== Task directions ==
Print the line containing "(614, 333) = (611, 494): none" and each line after it through the end of the material below, exactly as it appears, but skip the pictures.

== Data for the task ==
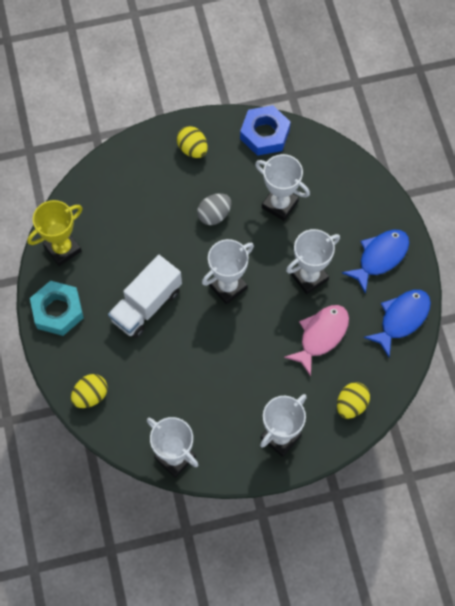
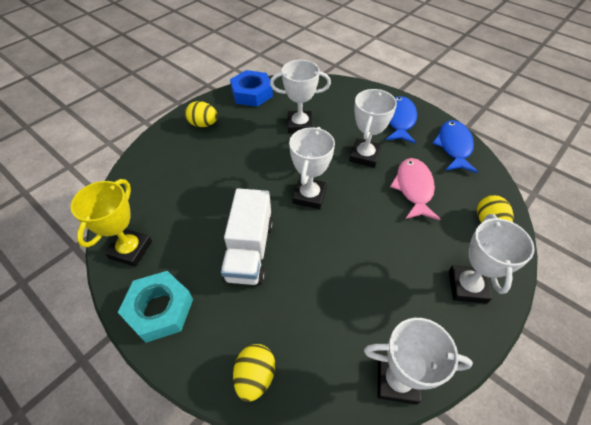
camera: 35 degrees left, 15 degrees down
(214, 215) = (255, 155): grey egg -> none

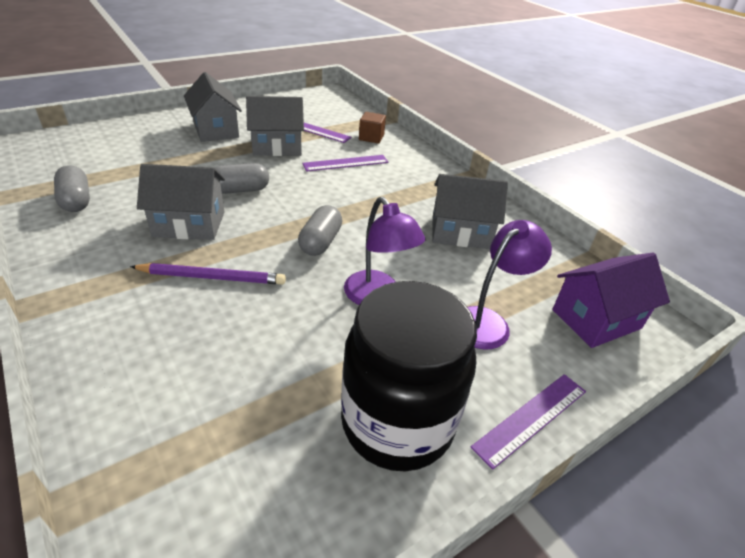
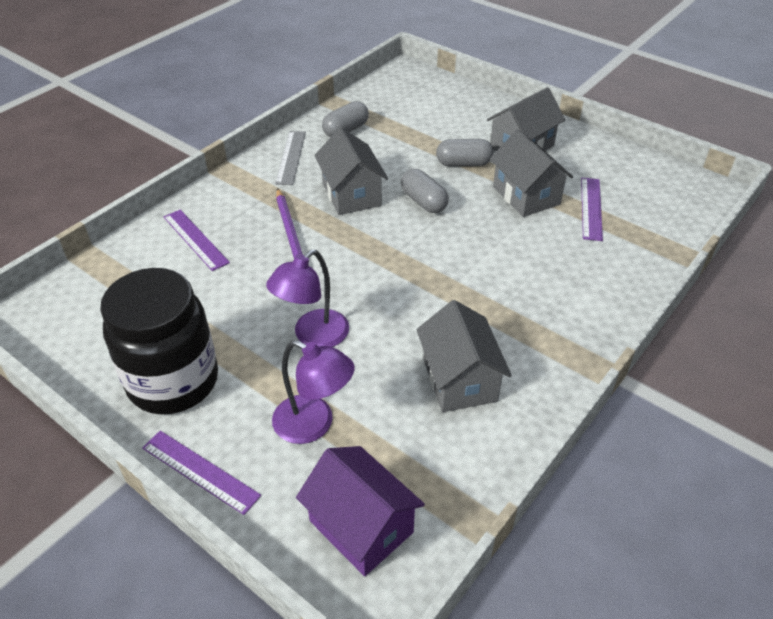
camera: 75 degrees right, 5 degrees up
(77, 247) = (291, 157): none -> grey ruler
(320, 242) = (373, 277): grey capsule -> grey capsule (463, 163)
(346, 163) = (536, 253): purple ruler -> purple ruler (195, 239)
(371, 137) = (620, 257): brown cube -> none

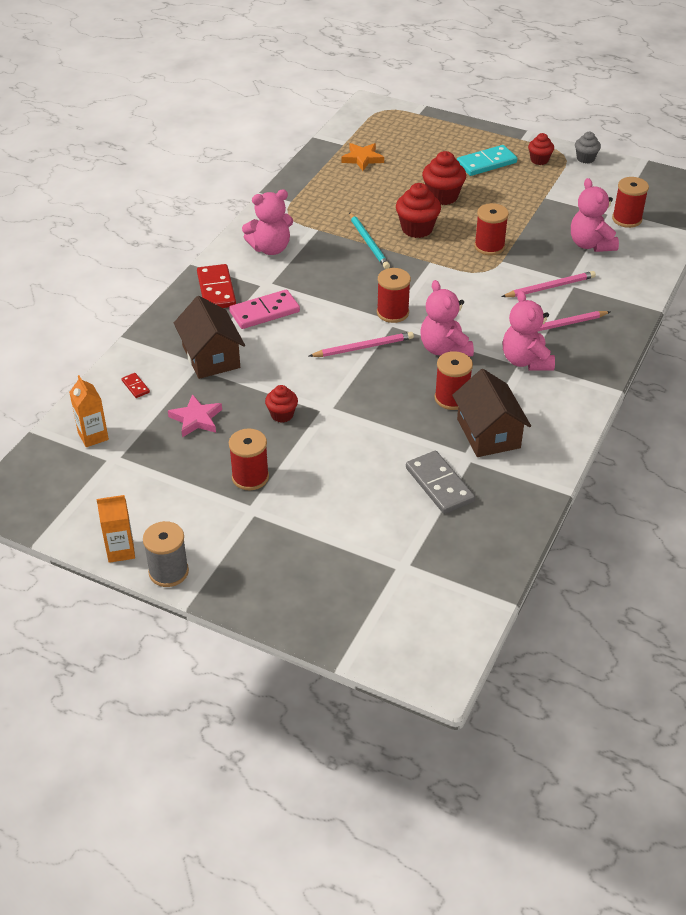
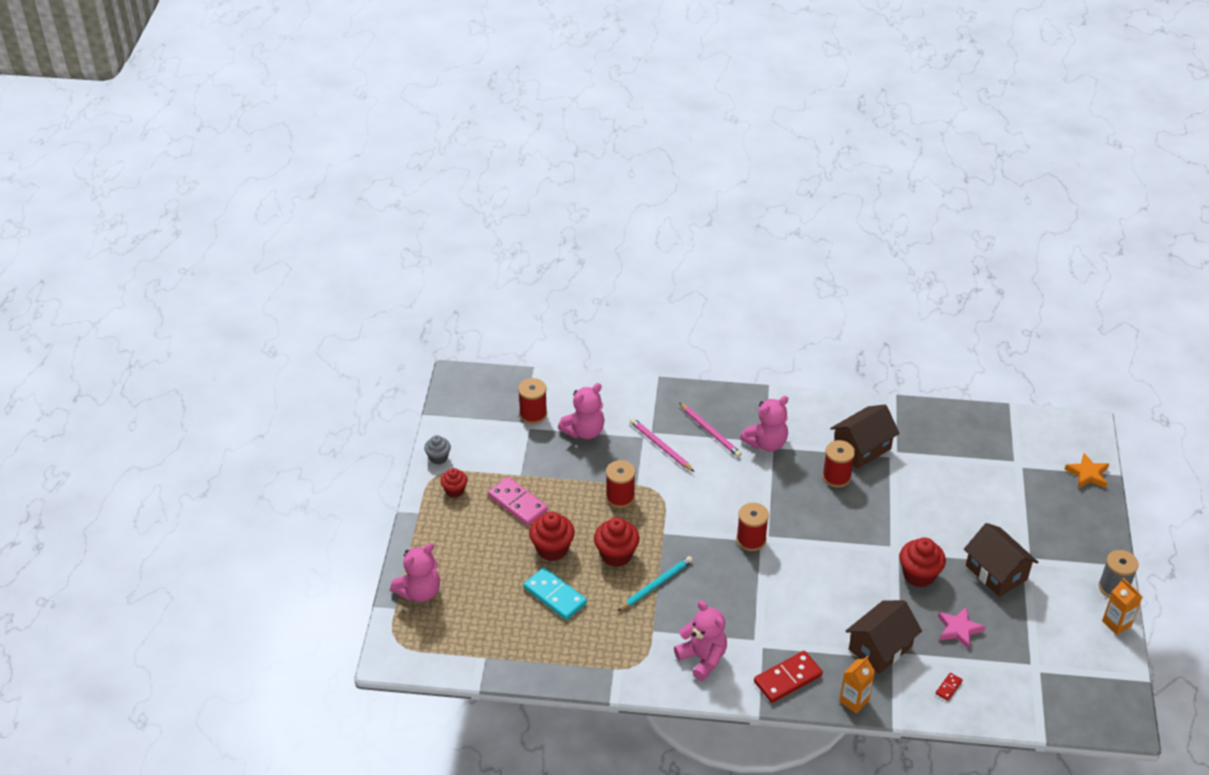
camera: 110 degrees left, 0 degrees up
(93, 436) = (1022, 692): orange carton -> orange carton (854, 701)
(250, 477) = (996, 572): red spool -> brown house
(264, 312) = (799, 630): pink domino -> pink domino (518, 503)
(282, 415) = (919, 575): red cupcake -> red cupcake, size x1.63
(362, 159) = (508, 632): orange star -> orange star (1087, 474)
(363, 347) = (807, 547): pink pencil -> none
(439, 485) = (931, 463): grey domino -> none
(444, 349) = (780, 495): pink teddy bear -> pink teddy bear (419, 592)
(486, 163) = (476, 529): turquoise domino -> turquoise domino (555, 595)

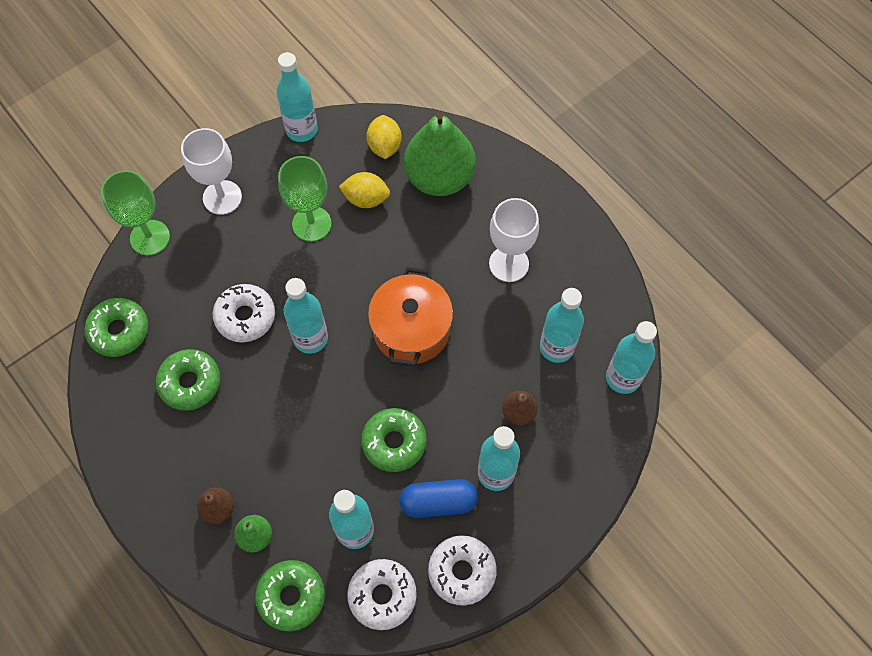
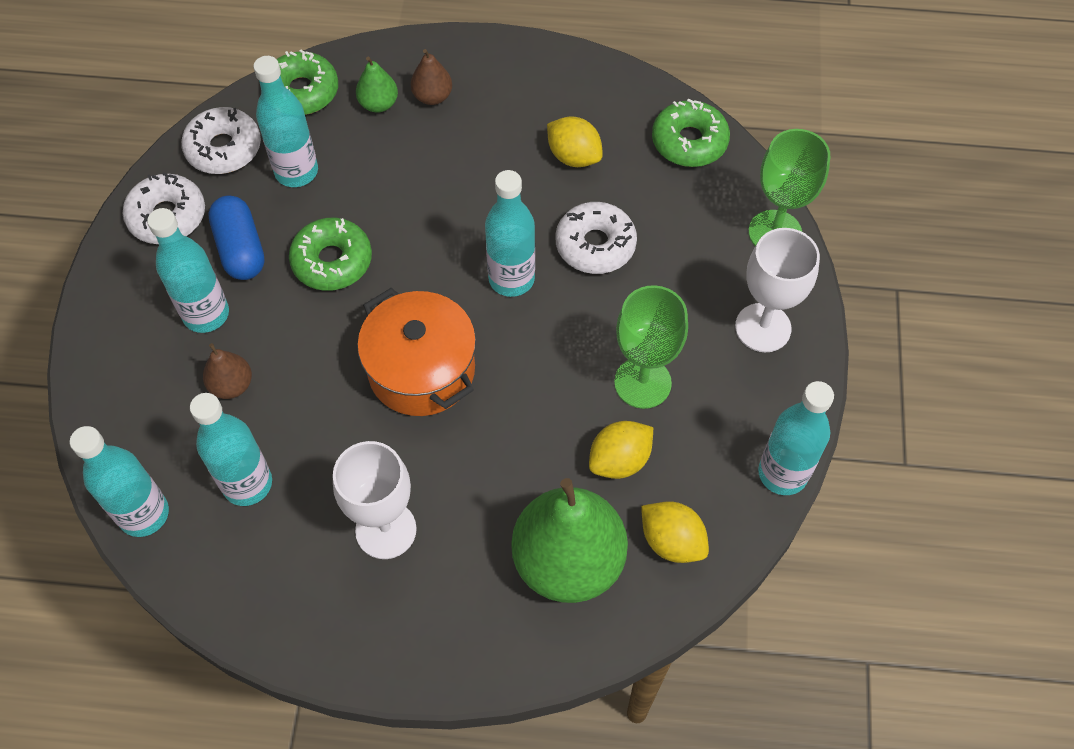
camera: 135 degrees right, 5 degrees down
(190, 383) = (574, 156): green donut -> yellow lemon
(438, 502) = (240, 249): blue capsule -> blue capsule turned 60 degrees counterclockwise

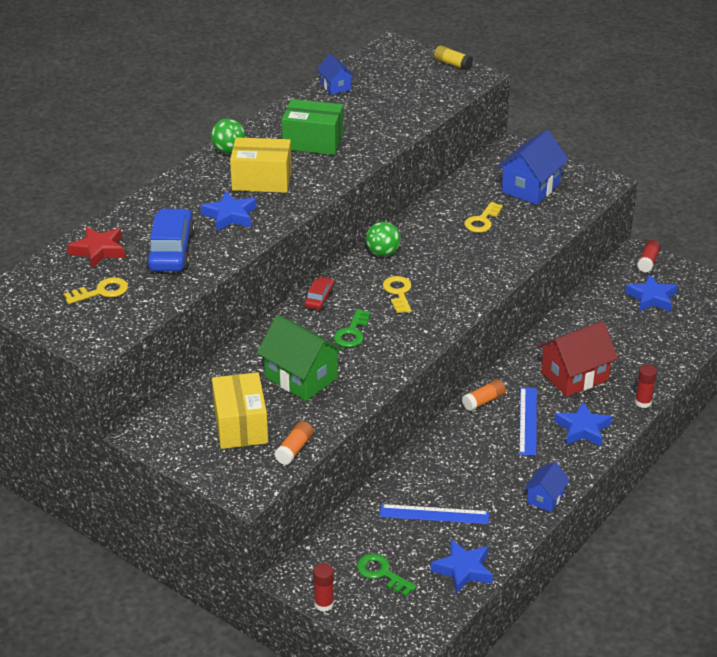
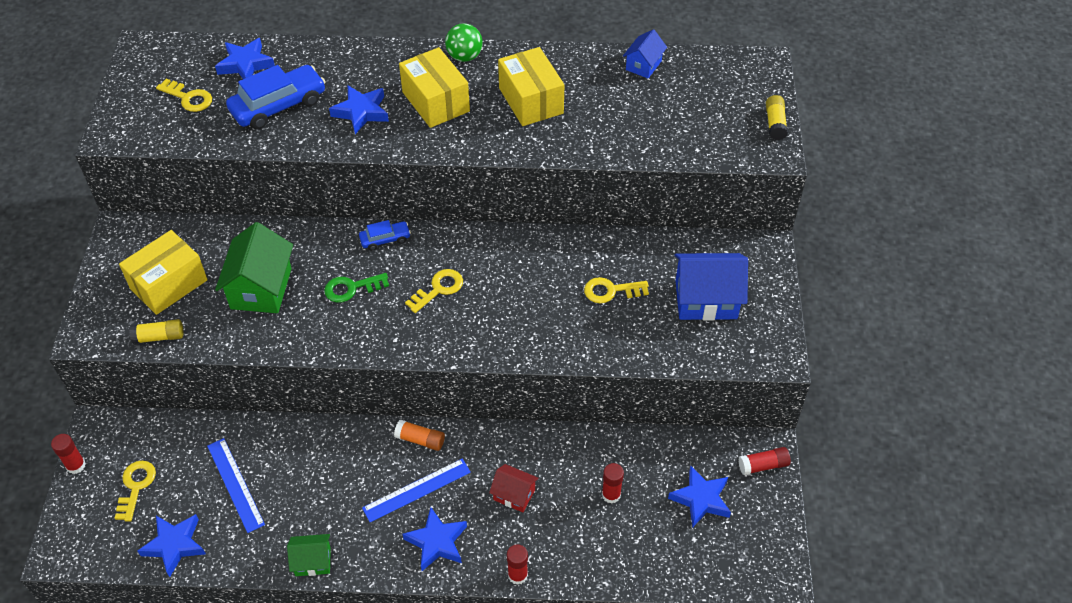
camera: 55 degrees right, 15 degrees up
(98, 250) = (245, 64): red star -> blue star
(294, 449) = (159, 337): orange glue stick -> yellow glue stick
(313, 142) = (531, 101): green box -> yellow box
(319, 298) = (385, 239): red car -> blue car
(382, 573) = (136, 486): green key -> yellow key
(383, 253) = (492, 245): green ball -> none
(545, 498) = (313, 561): blue house -> green house
(574, 376) = (514, 495): red house -> red house, size x0.56
(614, 333) = (611, 494): none -> red glue stick

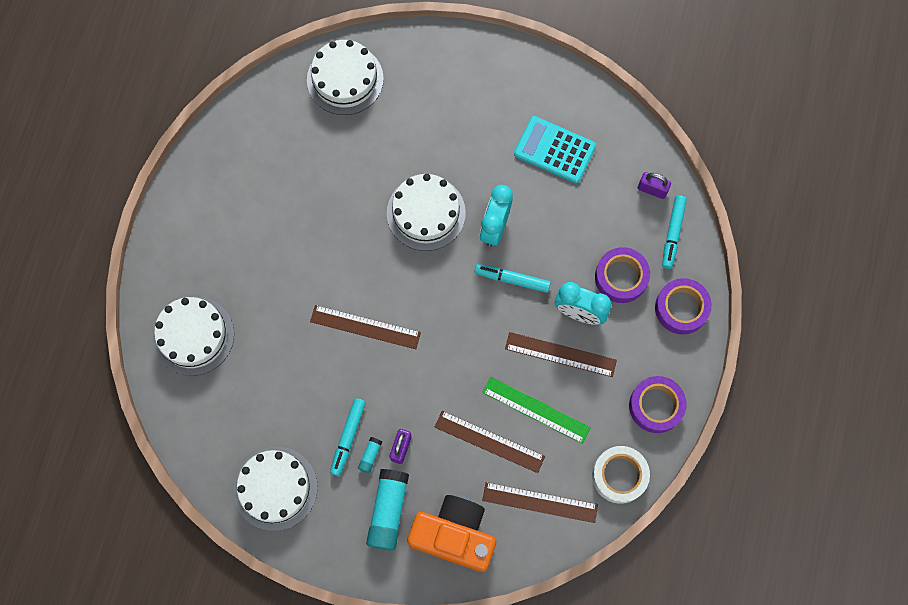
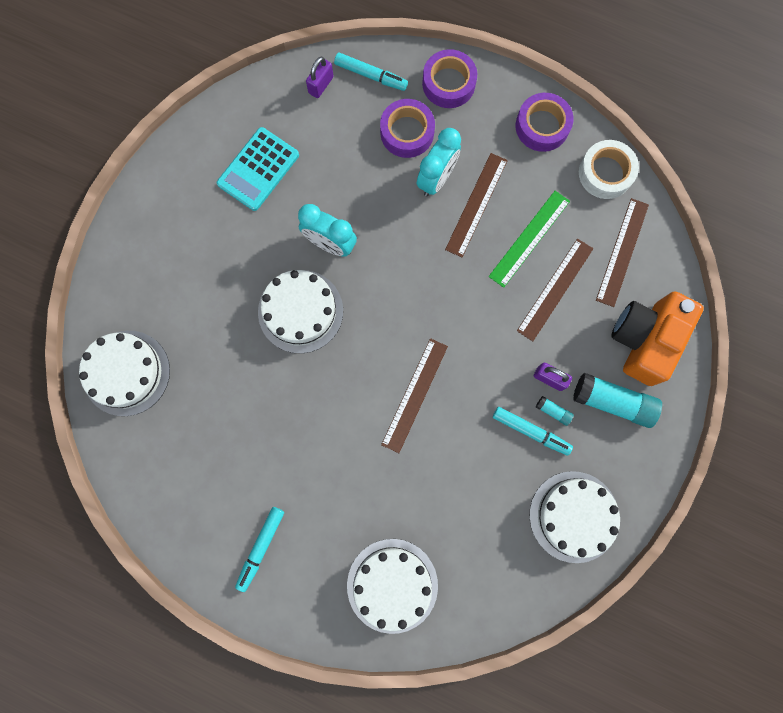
camera: 80 degrees left, 5 degrees up
(512, 279) = (390, 237): turquoise marker -> turquoise marker (261, 548)

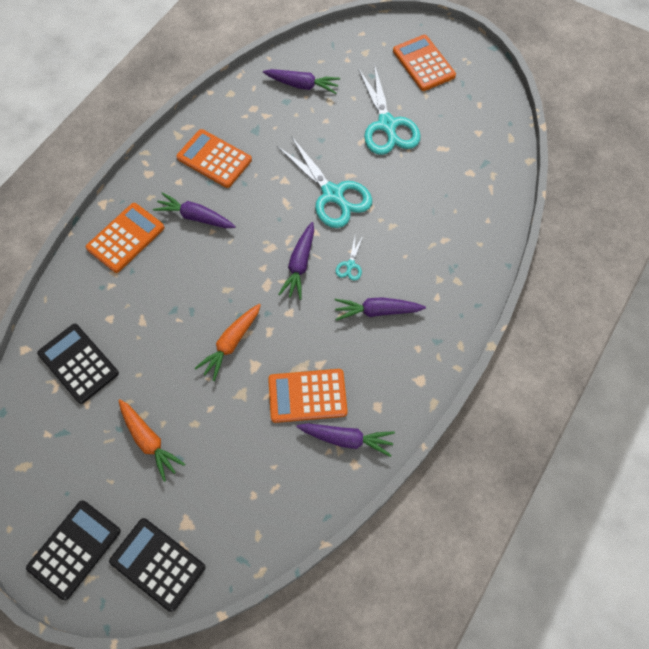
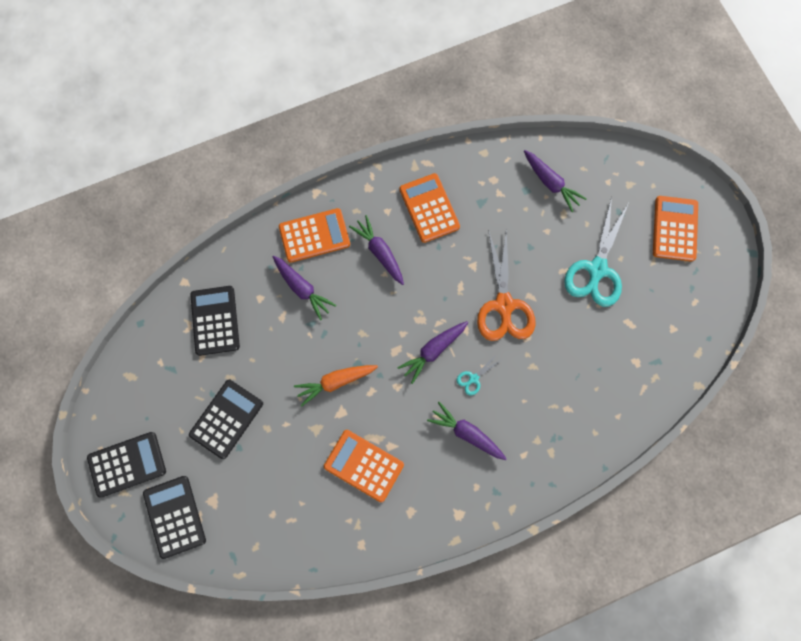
camera: 35 degrees right, 10 degrees up
(149, 441) = (226, 419): orange carrot -> black calculator
(332, 194) = (504, 305): turquoise scissors -> orange scissors
(346, 439) = (369, 521): purple carrot -> purple carrot (302, 289)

== Completed exercise ==
(614, 333) = (611, 494): none -> red glue stick

camera: 80 degrees left, 5 degrees up
(512, 279) = (390, 237): turquoise marker -> turquoise marker (261, 548)

camera: 35 degrees right, 10 degrees up
(149, 441) = (226, 419): orange carrot -> black calculator
(332, 194) = (504, 305): turquoise scissors -> orange scissors
(346, 439) = (369, 521): purple carrot -> purple carrot (302, 289)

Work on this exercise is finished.